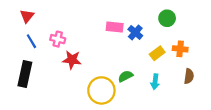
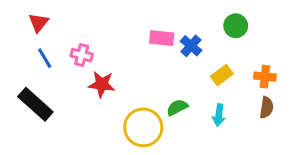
orange cross: (180, 49) -> (265, 77), moved
black rectangle: (25, 74) -> (35, 104), turned -60

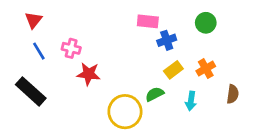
pink rectangle: (162, 38) -> (148, 21), moved
blue cross: (191, 46) -> (167, 40), turned 30
yellow rectangle: (222, 75) -> (173, 70), moved
orange cross: (265, 77) -> (206, 69), moved, turned -36

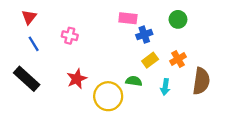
pink cross: (71, 48) -> (70, 36), moved
red star: (89, 74) -> (77, 79), moved, turned -30
green semicircle: (155, 94) -> (134, 81), turned 35
brown semicircle: (233, 94) -> (201, 81), size x1.6

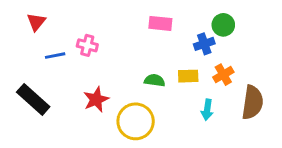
blue cross: (144, 35) -> (204, 44), moved
blue line: (34, 44) -> (55, 56), moved, turned -70
yellow rectangle: (150, 60) -> (188, 76), turned 35
green semicircle: (134, 81) -> (155, 80), moved

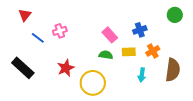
pink rectangle: (160, 23) -> (110, 35), moved, turned 42
green circle: (223, 25) -> (175, 15), moved
pink cross: (87, 45) -> (60, 31), turned -32
blue line: (55, 56) -> (38, 38), turned 48

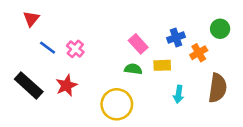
green circle: (175, 15) -> (220, 29), moved
pink cross: (60, 31) -> (75, 49), moved, turned -32
orange cross: (153, 51) -> (199, 53), moved
red star: (66, 68) -> (66, 85), moved

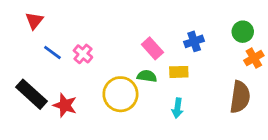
orange cross: (199, 53) -> (254, 58), moved
red star: (66, 85) -> (65, 105), moved, turned -30
cyan arrow: (179, 94) -> (177, 108), moved
yellow circle: (117, 104) -> (120, 94), moved

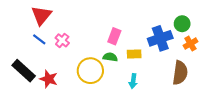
red triangle: (34, 21) -> (41, 15), moved, size x1.5
blue cross: (194, 41) -> (160, 38), moved, size x1.6
pink rectangle: (152, 48) -> (114, 36), turned 63

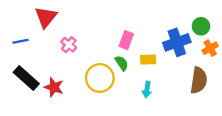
blue line: (39, 39) -> (20, 41), moved, turned -48
green semicircle: (110, 57) -> (122, 63), turned 48

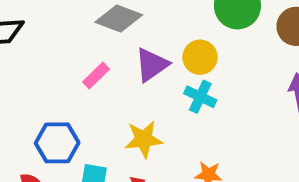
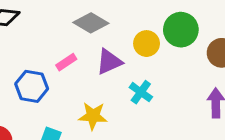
yellow circle: (200, 57) -> (147, 44), moved
blue hexagon: (57, 143) -> (32, 86), moved

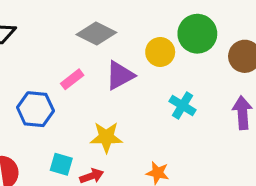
cyan cross: (141, 92) -> (183, 106), moved

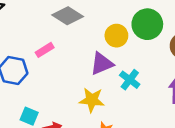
purple triangle: (120, 75) -> (102, 64), moved
yellow star: (106, 137) -> (92, 100), moved

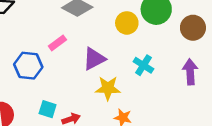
purple triangle: (102, 64) -> (94, 59), moved

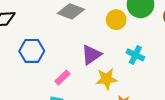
pink rectangle: (57, 43) -> (62, 78), moved
blue hexagon: (28, 66) -> (32, 51), moved

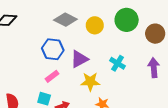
yellow circle: (116, 20) -> (95, 25), moved
blue hexagon: (32, 51) -> (53, 49), moved

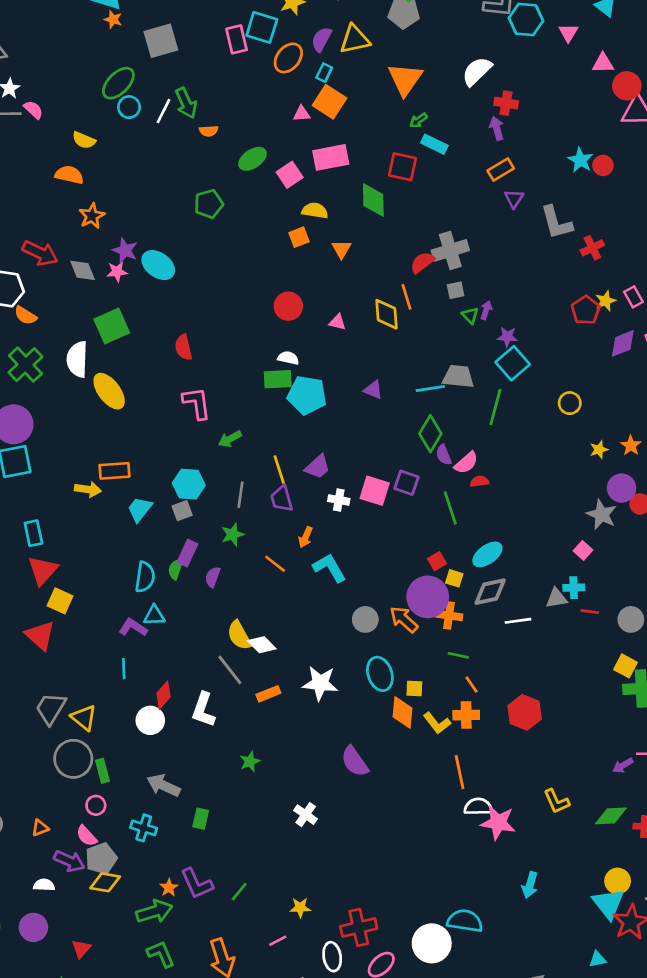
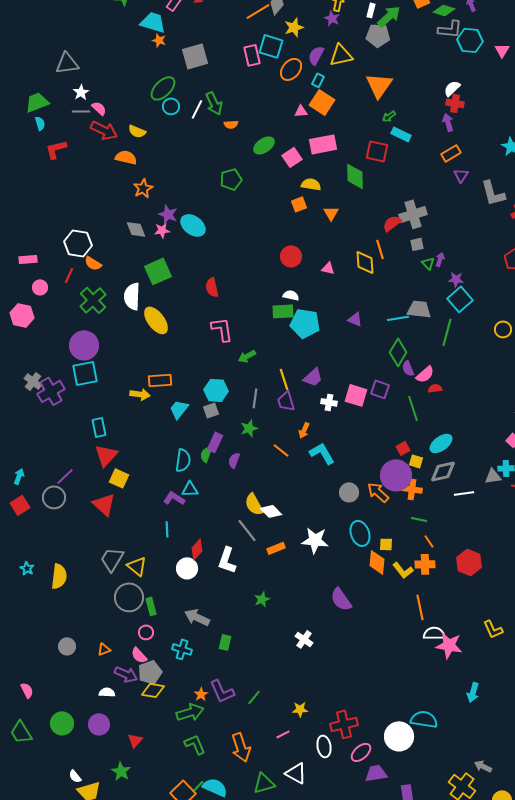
white semicircle: (477, 71) -> (452, 88), moved, size x0.7
red arrow: (40, 253) -> (104, 130), moved

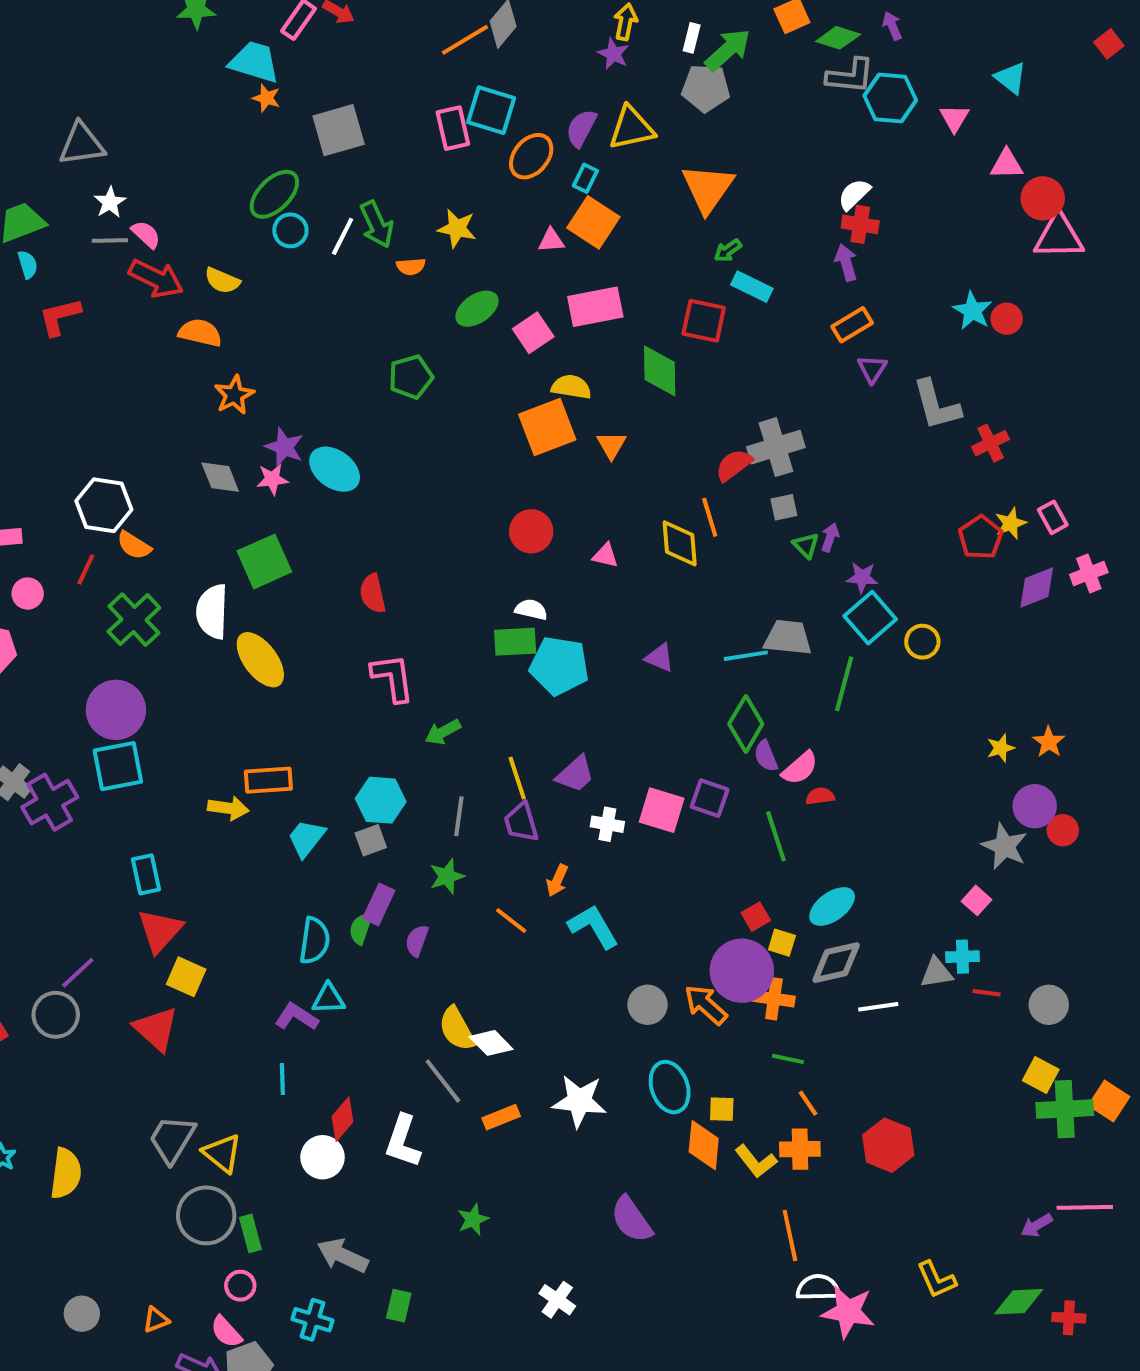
yellow star: (294, 27) -> (457, 228), moved, turned 30
orange square: (299, 204) -> (547, 427), size x1.8
yellow circle: (503, 329) -> (922, 642), moved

--

→ Problem description: Repeat word for word the lines running from the line containing "orange square: (299, 204)" to the end of the entries above, inclusive.

→ Exercise solution:
orange square: (299, 204) -> (547, 427), size x1.8
yellow circle: (503, 329) -> (922, 642), moved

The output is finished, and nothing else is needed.